Materials provided:
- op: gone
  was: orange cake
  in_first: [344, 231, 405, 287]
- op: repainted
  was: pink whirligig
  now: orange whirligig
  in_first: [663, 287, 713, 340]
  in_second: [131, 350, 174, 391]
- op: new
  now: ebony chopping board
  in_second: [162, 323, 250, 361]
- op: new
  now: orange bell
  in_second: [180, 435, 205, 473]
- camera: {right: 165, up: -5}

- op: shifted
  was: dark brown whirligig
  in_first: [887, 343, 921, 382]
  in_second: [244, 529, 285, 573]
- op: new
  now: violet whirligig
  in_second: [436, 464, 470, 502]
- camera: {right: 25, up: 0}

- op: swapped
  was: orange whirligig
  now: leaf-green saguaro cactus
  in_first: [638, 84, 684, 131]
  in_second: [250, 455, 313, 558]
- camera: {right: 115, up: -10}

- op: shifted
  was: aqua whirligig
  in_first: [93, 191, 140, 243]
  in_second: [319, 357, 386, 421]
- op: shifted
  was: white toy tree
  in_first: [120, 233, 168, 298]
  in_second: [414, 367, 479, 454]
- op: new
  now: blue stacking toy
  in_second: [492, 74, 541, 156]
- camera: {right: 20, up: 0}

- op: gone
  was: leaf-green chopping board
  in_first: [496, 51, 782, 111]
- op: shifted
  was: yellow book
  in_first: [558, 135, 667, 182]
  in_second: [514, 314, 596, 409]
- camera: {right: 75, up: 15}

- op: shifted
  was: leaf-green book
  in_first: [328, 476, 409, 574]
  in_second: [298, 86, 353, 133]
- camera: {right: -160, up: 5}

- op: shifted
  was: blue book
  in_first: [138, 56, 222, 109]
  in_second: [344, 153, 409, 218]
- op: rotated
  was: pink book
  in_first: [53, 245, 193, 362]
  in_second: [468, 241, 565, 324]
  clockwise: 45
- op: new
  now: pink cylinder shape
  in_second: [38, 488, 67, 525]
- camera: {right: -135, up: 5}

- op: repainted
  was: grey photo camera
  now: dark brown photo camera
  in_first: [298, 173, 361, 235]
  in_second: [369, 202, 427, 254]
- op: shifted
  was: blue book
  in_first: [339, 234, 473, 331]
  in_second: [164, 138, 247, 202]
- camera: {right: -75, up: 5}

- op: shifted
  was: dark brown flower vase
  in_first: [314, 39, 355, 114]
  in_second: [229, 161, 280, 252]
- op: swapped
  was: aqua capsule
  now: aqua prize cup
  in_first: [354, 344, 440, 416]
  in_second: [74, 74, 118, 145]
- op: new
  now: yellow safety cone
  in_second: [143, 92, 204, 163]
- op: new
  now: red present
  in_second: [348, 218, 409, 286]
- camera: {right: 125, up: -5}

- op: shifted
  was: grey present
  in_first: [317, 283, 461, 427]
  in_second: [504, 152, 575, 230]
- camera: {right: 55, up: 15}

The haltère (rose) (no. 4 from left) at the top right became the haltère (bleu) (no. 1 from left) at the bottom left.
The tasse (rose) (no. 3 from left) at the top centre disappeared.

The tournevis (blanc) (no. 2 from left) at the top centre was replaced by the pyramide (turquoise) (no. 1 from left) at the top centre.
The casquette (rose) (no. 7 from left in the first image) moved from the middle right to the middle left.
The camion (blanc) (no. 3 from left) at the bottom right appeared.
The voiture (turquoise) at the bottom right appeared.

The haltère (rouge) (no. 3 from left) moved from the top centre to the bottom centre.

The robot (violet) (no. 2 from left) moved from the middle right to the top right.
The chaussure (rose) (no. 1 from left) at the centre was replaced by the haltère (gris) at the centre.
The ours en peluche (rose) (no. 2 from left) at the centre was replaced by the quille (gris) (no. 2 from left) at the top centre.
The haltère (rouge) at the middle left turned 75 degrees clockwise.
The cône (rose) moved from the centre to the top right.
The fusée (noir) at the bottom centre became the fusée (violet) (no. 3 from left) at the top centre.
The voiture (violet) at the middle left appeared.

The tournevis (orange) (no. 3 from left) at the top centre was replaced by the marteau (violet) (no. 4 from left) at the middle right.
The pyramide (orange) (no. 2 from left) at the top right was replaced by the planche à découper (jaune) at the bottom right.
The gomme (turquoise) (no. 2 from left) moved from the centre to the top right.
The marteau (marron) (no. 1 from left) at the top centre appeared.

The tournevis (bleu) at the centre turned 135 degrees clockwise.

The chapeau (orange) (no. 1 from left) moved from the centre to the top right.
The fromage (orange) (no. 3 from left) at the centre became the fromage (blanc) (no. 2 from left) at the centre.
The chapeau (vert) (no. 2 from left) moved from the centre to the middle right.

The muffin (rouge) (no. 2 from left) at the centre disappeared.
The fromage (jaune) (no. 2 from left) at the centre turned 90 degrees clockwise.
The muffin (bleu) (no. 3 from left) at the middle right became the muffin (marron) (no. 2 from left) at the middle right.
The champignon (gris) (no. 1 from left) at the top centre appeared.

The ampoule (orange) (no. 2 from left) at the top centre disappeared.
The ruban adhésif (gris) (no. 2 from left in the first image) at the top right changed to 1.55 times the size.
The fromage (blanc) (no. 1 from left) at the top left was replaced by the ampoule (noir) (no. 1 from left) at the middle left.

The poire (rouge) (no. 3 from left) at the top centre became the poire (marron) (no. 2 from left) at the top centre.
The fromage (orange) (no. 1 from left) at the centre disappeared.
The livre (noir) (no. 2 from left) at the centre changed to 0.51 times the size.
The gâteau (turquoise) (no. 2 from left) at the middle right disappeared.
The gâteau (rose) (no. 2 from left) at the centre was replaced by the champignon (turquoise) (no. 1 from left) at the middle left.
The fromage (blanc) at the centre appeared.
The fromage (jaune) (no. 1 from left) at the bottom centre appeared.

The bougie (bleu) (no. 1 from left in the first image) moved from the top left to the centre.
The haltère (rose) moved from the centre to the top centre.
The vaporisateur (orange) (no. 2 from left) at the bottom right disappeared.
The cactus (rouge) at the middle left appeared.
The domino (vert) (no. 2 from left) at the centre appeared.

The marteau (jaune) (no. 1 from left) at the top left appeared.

Exercise:
From the listing above, give the number of lines in which the word "became" occurs, and nothing else.

Output of the task:
5